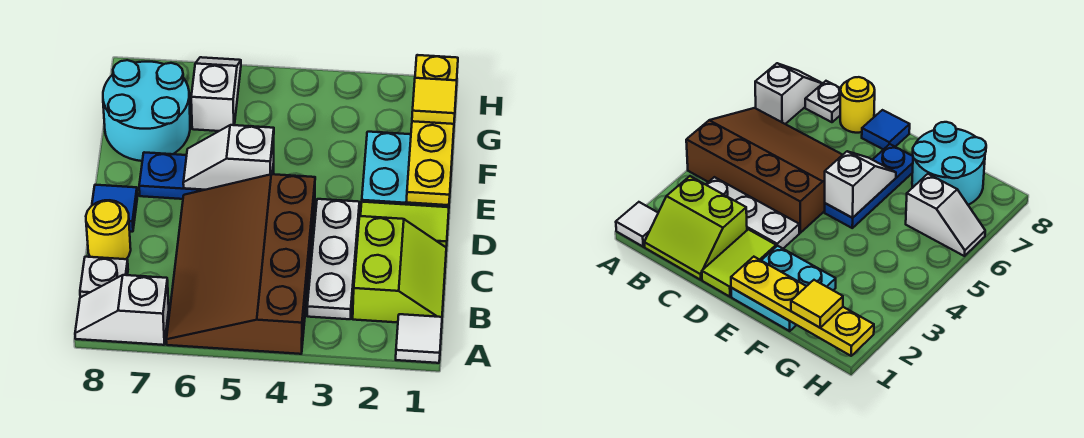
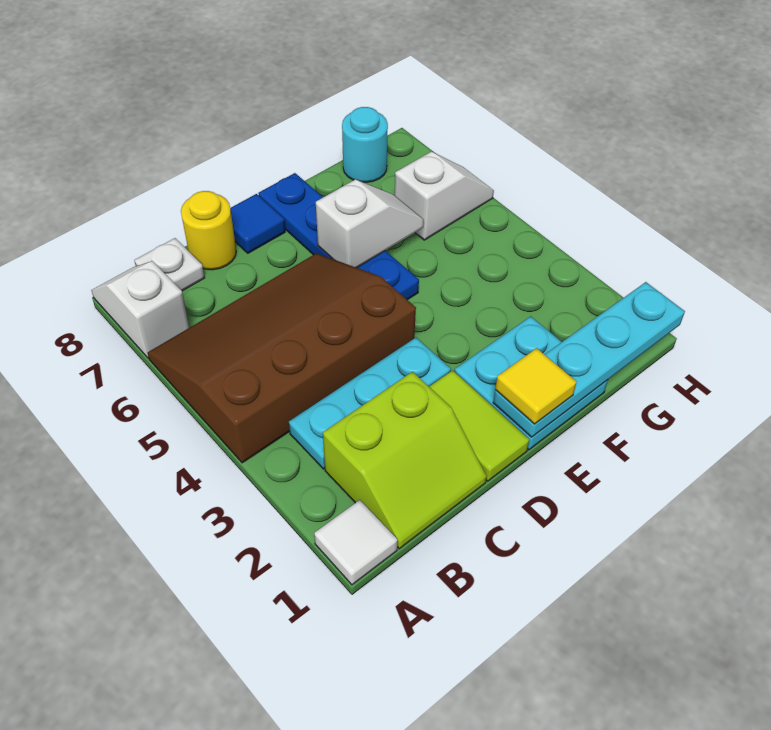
white plate B3:D3 level 1 -> cyan plate B3:D3 level 1
yellow plate E1:H1 level 2 -> cyan plate E1:H1 level 2
blue plate E5:E7 level 1 -> blue plate E5:E8 level 1
white slope E5:E6 level 2 top 5 -> white slope E6:F6 level 2 top E
cyan round brick F7:G8 level 1 -> cyan round brick G8 level 1
yellow tile G1 level 3 -> yellow tile E1 level 3

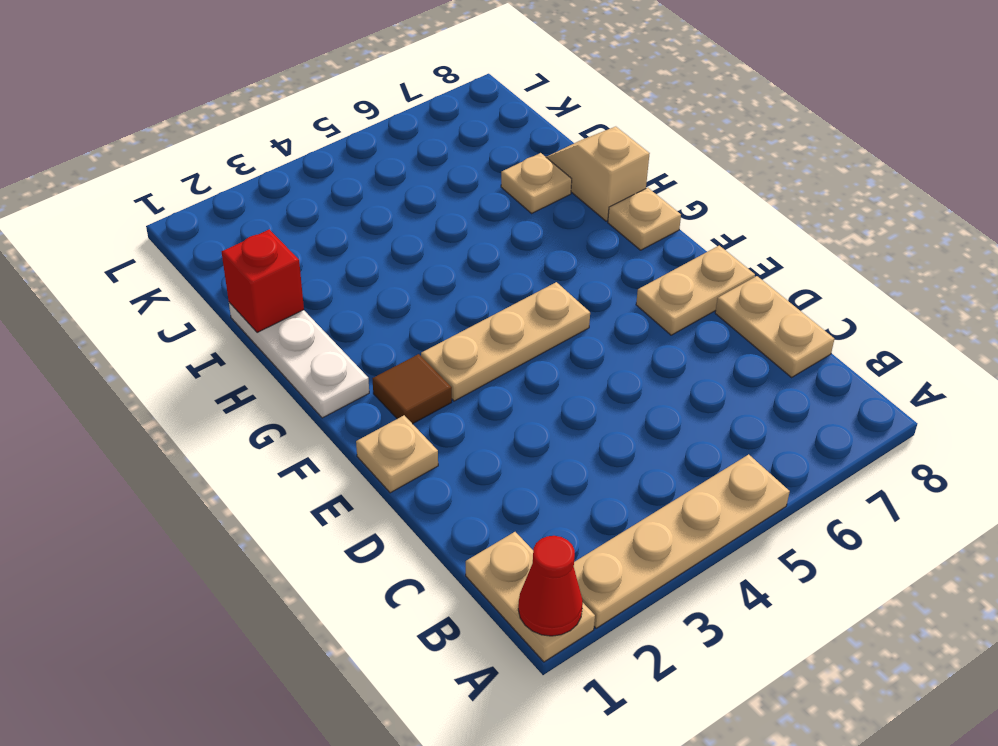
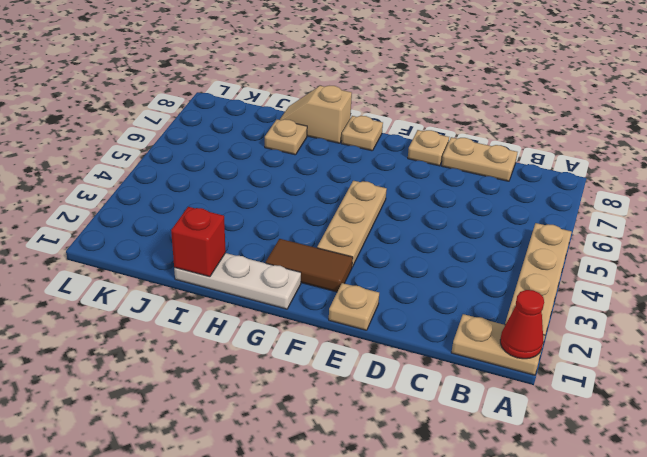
tan plate E7:E8 level 1 -> tan plate E8 level 1
brown tile F2 level 1 -> brown tile F2:G2 level 1

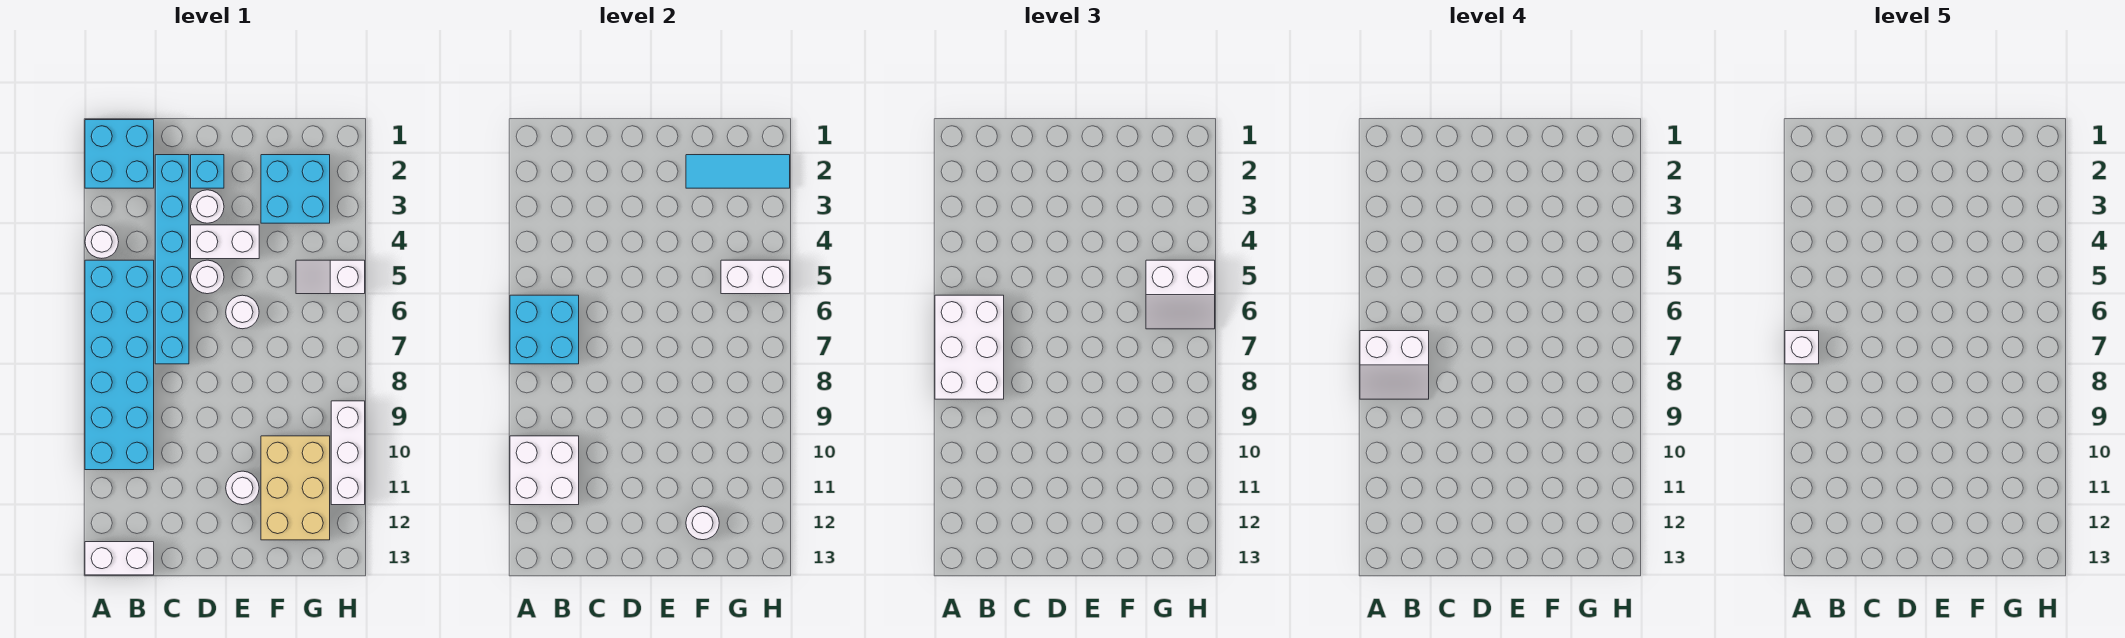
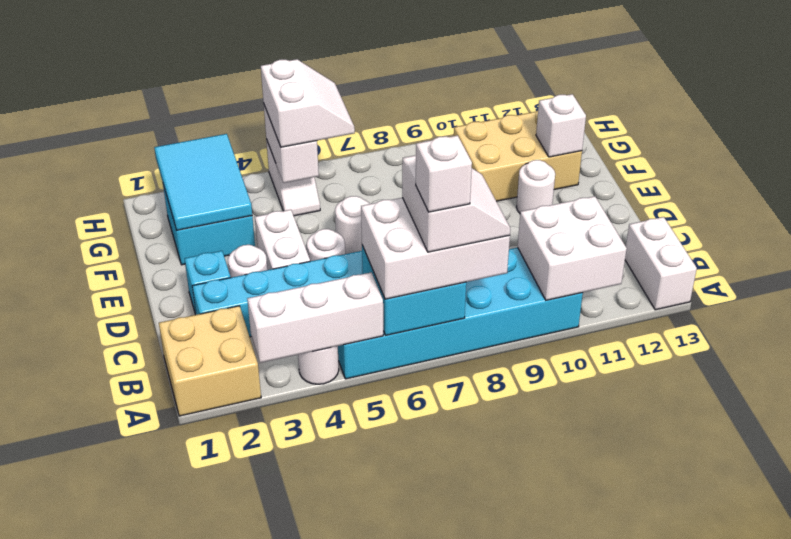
cyan brick A1:B2 level 1 -> tan brick A1:B2 level 1
cyan tile F2:H2 level 2 -> cyan tile F2:H3 level 2
white round brick F12 level 2 -> white brick F12 level 2
white brick H9:H11 level 1 -> white brick A3:A5 level 2

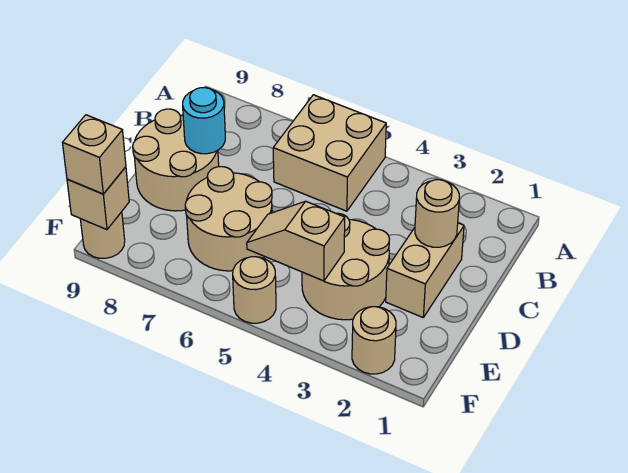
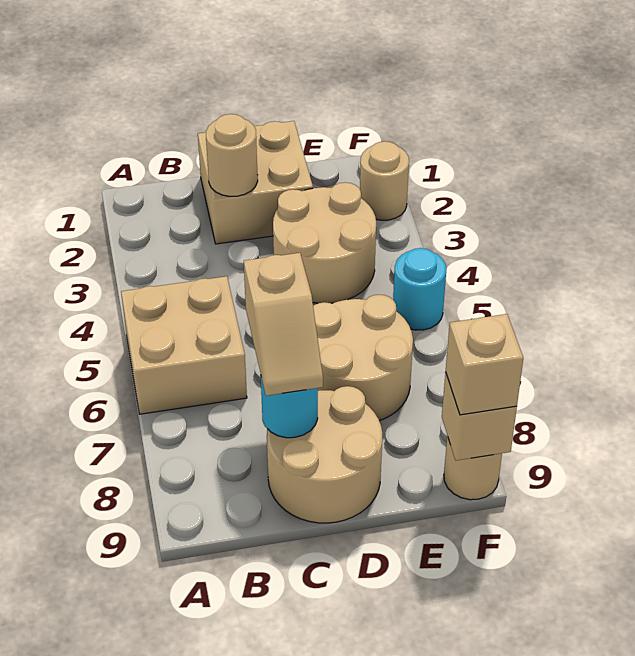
tan brick C2:D2 level 1 -> tan brick C1:D2 level 1
tan slope E4:E5 level 2 top 4 -> tan slope C7:C8 level 3 top 7
tan round brick F5 level 1 -> cyan round brick F5 level 1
_ _ _ _
## EXERCISE
The result consists of the line with "tan slope E4:E5" through the last line of the entries above, repeated exactly and with nothing else.

## ANSWER TO THIS TASK
tan slope E4:E5 level 2 top 4 -> tan slope C7:C8 level 3 top 7
tan round brick F5 level 1 -> cyan round brick F5 level 1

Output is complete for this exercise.